WHAT YOU SHOULD DO
Rewrite the lines below, changing every "*clefG2" to "*clefF4" and leaving everything else as it is.

* start *

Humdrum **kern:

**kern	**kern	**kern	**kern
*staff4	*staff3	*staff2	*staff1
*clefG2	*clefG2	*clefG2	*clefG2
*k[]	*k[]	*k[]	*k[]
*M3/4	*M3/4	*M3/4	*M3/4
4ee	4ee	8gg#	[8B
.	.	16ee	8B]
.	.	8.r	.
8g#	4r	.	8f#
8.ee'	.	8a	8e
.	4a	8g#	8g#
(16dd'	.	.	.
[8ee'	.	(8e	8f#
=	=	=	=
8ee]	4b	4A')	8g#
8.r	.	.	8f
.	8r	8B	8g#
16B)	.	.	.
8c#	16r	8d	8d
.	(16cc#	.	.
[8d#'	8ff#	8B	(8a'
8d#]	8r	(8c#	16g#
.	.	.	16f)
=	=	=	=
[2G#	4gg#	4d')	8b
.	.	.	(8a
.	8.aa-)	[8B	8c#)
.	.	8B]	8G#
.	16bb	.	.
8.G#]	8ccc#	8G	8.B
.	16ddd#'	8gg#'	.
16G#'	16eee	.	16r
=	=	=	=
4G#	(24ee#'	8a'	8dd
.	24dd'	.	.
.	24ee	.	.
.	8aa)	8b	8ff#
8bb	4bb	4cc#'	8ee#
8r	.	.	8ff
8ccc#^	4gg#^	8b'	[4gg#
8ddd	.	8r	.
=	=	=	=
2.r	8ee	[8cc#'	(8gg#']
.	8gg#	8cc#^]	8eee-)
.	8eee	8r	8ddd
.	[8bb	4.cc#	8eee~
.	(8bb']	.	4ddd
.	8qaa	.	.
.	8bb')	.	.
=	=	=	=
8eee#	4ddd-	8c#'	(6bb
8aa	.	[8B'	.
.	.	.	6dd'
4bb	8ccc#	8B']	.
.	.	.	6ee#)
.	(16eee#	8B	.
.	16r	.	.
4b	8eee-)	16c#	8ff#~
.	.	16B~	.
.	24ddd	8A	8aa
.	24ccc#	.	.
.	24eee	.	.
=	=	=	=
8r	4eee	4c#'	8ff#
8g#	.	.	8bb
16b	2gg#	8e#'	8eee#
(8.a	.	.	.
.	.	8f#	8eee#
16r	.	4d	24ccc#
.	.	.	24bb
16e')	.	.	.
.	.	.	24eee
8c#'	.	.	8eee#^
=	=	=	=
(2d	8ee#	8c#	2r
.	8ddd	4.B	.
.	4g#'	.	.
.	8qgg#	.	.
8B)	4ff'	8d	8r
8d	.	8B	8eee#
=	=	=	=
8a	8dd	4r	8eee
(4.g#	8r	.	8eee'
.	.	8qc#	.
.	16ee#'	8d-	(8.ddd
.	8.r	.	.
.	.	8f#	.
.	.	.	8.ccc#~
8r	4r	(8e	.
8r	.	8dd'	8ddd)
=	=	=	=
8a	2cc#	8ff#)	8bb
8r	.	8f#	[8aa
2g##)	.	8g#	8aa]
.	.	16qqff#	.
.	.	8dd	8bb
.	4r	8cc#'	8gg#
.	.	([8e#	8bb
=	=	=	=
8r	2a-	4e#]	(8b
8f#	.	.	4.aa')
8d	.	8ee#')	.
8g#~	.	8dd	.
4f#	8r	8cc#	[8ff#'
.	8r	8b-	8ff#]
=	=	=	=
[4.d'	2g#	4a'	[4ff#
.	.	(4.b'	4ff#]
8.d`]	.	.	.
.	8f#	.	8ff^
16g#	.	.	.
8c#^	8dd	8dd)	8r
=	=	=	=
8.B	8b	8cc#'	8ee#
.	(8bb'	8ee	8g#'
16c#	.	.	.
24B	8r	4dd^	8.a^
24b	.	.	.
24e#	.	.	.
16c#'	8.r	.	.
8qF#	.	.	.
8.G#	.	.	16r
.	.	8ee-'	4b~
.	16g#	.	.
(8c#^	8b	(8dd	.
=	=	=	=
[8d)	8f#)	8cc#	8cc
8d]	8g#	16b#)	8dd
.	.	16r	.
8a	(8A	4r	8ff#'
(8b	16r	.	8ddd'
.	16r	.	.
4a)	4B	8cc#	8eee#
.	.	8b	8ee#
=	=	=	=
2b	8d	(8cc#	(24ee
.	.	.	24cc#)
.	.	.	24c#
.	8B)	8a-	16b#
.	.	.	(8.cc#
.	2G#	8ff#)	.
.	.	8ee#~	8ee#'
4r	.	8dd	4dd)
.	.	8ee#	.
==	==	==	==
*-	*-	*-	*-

* end *

RESPONSE TO THE EXERCISE
Humdrum **kern:

**kern	**kern	**kern	**kern
*staff4	*staff3	*staff2	*staff1
*clefF4	*clefF4	*clefF4	*clefF4
*k[]	*k[]	*k[]	*k[]
*M3/4	*M3/4	*M3/4	*M3/4
4ee	4ee	8gg#	[8B
.	.	16ee	8B]
.	.	8.r	.
8g#	4r	.	8f#
8.ee'	.	8a	8e
.	4a	8g#	8g#
(16dd'	.	.	.
[8ee'	.	(8e	8f#
=	=	=	=
8ee]	4b	4A')	8g#
8.r	.	.	8f
.	8r	8B	8g#
16B)	.	.	.
8c#	16r	8d	8d
.	(16cc#	.	.
[8d#'	8ff#	8B	(8a'
8d#]	8r	(8c#	16g#
.	.	.	16f)
=	=	=	=
[2G#	4gg#	4d')	8b
.	.	.	(8a
.	8.aa-)	[8B	8c#)
.	.	8B]	8G#
.	16bb	.	.
8.G#]	8ccc#	8G	8.B
.	16ddd#'	8gg#'	.
16G#'	16eee	.	16r
=	=	=	=
4G#	(24ee#'	8a'	8dd
.	24dd'	.	.
.	24ee	.	.
.	8aa)	8b	8ff#
8bb	4bb	4cc#'	8ee#
8r	.	.	8ff
8ccc#^	4gg#^	8b'	[4gg#
8ddd	.	8r	.
=	=	=	=
2.r	8ee	[8cc#'	(8gg#']
.	8gg#	8cc#^]	8eee-)
.	8eee	8r	8ddd
.	[8bb	4.cc#	8eee~
.	(8bb']	.	4ddd
.	8qaa	.	.
.	8bb')	.	.
=	=	=	=
8eee#	4ddd-	8c#'	(6bb
8aa	.	[8B'	.
.	.	.	6dd'
4bb	8ccc#	8B']	.
.	.	.	6ee#)
.	(16eee#	8B	.
.	16r	.	.
4b	8eee-)	16c#	8ff#~
.	.	16B~	.
.	24ddd	8A	8aa
.	24ccc#	.	.
.	24eee	.	.
=	=	=	=
8r	4eee	4c#'	8ff#
8g#	.	.	8bb
16b	2gg#	8e#'	8eee#
(8.a	.	.	.
.	.	8f#	8eee#
16r	.	4d	24ccc#
.	.	.	24bb
16e')	.	.	.
.	.	.	24eee
8c#'	.	.	8eee#^
=	=	=	=
(2d	8ee#	8c#	2r
.	8ddd	4.B	.
.	4g#'	.	.
.	8qgg#	.	.
8B)	4ff'	8d	8r
8d	.	8B	8eee#
=	=	=	=
8a	8dd	4r	8eee
(4.g#	8r	.	8eee'
.	.	8qc#	.
.	16ee#'	8d-	(8.ddd
.	8.r	.	.
.	.	8f#	.
.	.	.	8.ccc#~
8r	4r	(8e	.
8r	.	8dd'	8ddd)
=	=	=	=
8a	2cc#	8ff#)	8bb
8r	.	8f#	[8aa
2g##)	.	8g#	8aa]
.	.	16qqff#	.
.	.	8dd	8bb
.	4r	8cc#'	8gg#
.	.	([8e#	8bb
=	=	=	=
8r	2a-	4e#]	(8b
8f#	.	.	4.aa')
8d	.	8ee#')	.
8g#~	.	8dd	.
4f#	8r	8cc#	[8ff#'
.	8r	8b-	8ff#]
=	=	=	=
[4.d'	2g#	4a'	[4ff#
.	.	(4.b'	4ff#]
8.d`]	.	.	.
.	8f#	.	8ff^
16g#	.	.	.
8c#^	8dd	8dd)	8r
=	=	=	=
8.B	8b	8cc#'	8ee#
.	(8bb'	8ee	8g#'
16c#	.	.	.
24B	8r	4dd^	8.a^
24b	.	.	.
24e#	.	.	.
16c#'	8.r	.	.
8qF#	.	.	.
8.G#	.	.	16r
.	.	8ee-'	4b~
.	16g#	.	.
(8c#^	8b	(8dd	.
=	=	=	=
[8d)	8f#)	8cc#	8cc
8d]	8g#	16b#)	8dd
.	.	16r	.
8a	(8A	4r	8ff#'
(8b	16r	.	8ddd'
.	16r	.	.
4a)	4B	8cc#	8eee#
.	.	8b	8ee#
=	=	=	=
2b	8d	(8cc#	(24ee
.	.	.	24cc#)
.	.	.	24c#
.	8B)	8a-	16b#
.	.	.	(8.cc#
.	2G#	8ff#)	.
.	.	8ee#~	8ee#'
4r	.	8dd	4dd)
.	.	8ee#	.
==	==	==	==
*-	*-	*-	*-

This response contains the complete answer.